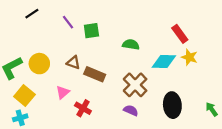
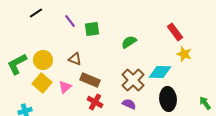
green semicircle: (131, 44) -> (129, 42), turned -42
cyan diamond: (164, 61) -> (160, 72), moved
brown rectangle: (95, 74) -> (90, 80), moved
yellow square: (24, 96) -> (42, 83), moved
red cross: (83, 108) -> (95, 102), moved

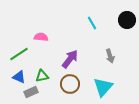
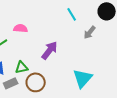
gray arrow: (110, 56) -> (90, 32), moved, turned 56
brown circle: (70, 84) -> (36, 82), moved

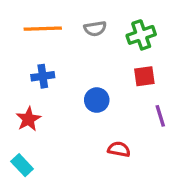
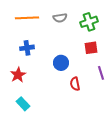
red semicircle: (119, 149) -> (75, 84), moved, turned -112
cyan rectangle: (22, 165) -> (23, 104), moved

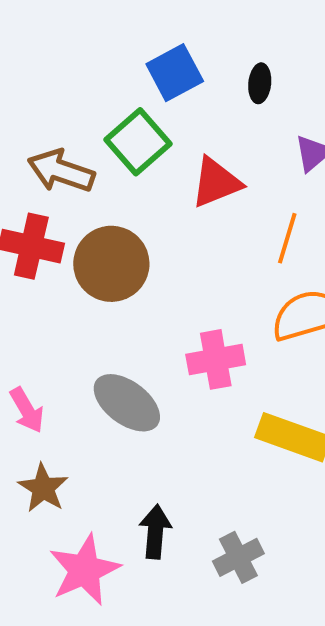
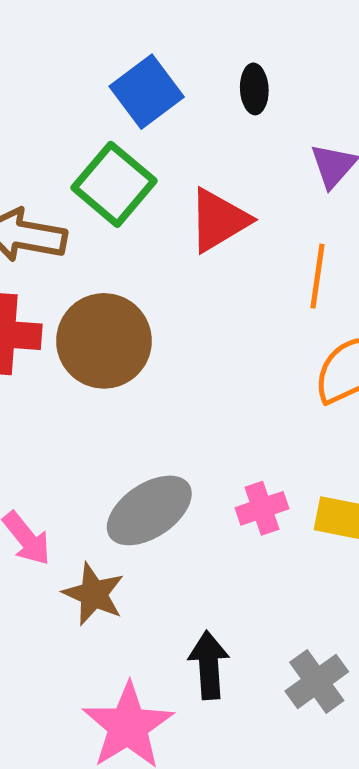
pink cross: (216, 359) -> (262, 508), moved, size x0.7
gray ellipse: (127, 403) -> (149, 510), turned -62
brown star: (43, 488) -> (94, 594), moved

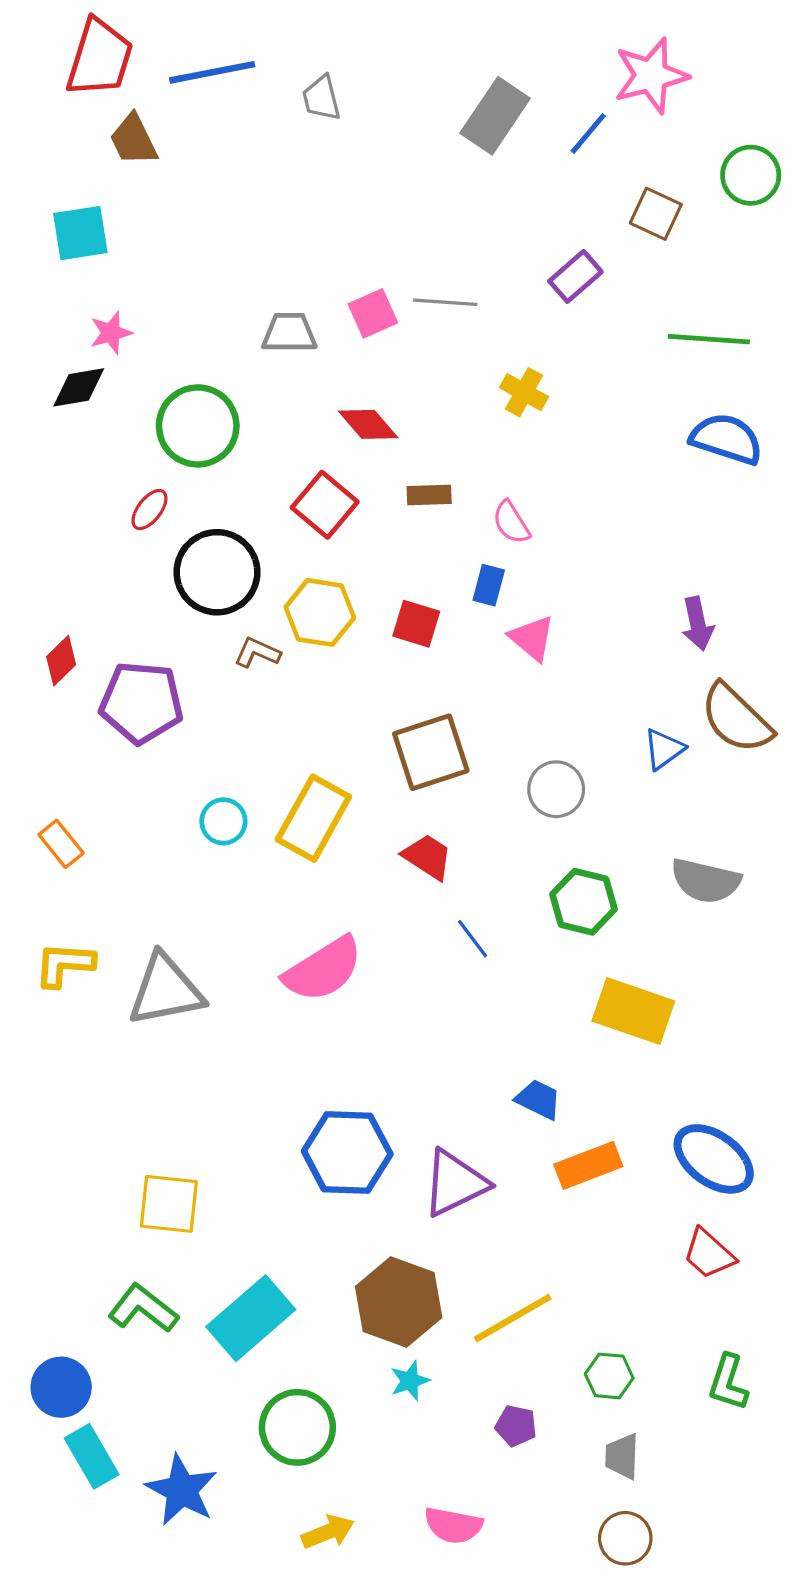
--------------------------------------------------
▶ [What you need to do] Using the listing above, write out exactly the lines from the one that holds "red semicircle: (119, 149)" through the last line, both included, and omit pictures.

▶ [Finished exercise]
red semicircle: (119, 149) -> (75, 84), moved, turned -112
cyan rectangle: (22, 165) -> (23, 104), moved

pink cross: (216, 359) -> (262, 508), moved, size x0.7
gray ellipse: (127, 403) -> (149, 510), turned -62
brown star: (43, 488) -> (94, 594), moved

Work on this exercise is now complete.